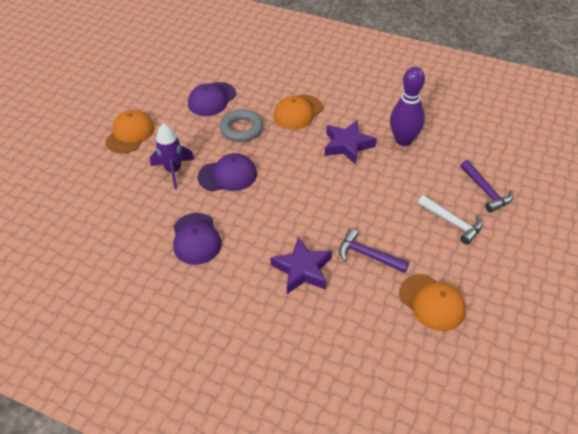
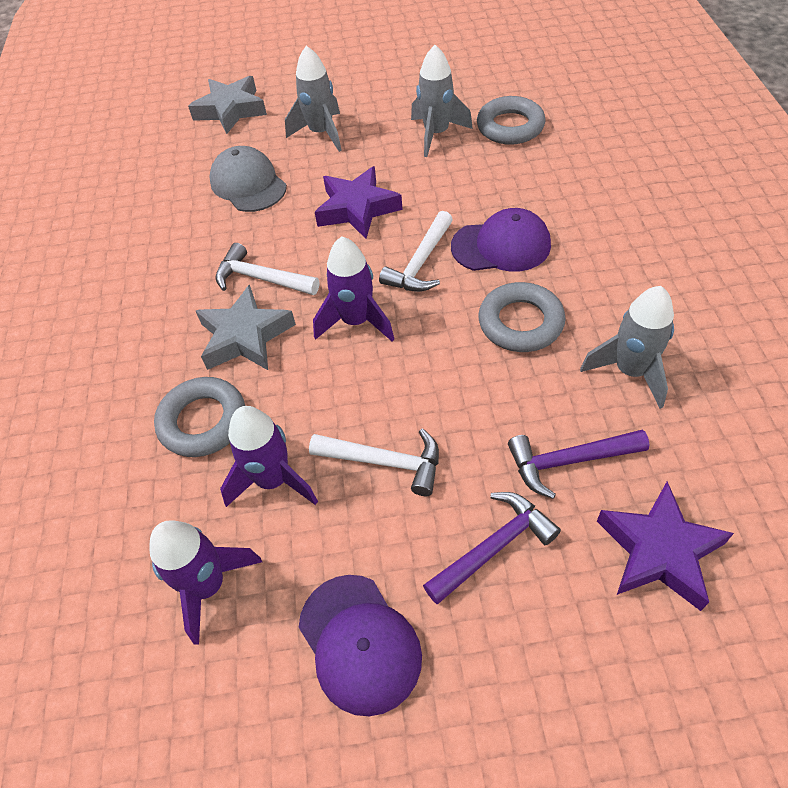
grey cap: 0 -> 1
grey ring: 1 -> 3
grey rocket: 0 -> 3
grey star: 0 -> 2
orange cap: 3 -> 0
purple bowling pin: 1 -> 0
purple cap: 3 -> 2
purple rocket: 1 -> 3
white hammer: 1 -> 3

══════════

- Problem: Exact copies of the entries above are needed, with every picture removed.

- Exercise output:
grey cap: 0 -> 1
grey ring: 1 -> 3
grey rocket: 0 -> 3
grey star: 0 -> 2
orange cap: 3 -> 0
purple bowling pin: 1 -> 0
purple cap: 3 -> 2
purple rocket: 1 -> 3
white hammer: 1 -> 3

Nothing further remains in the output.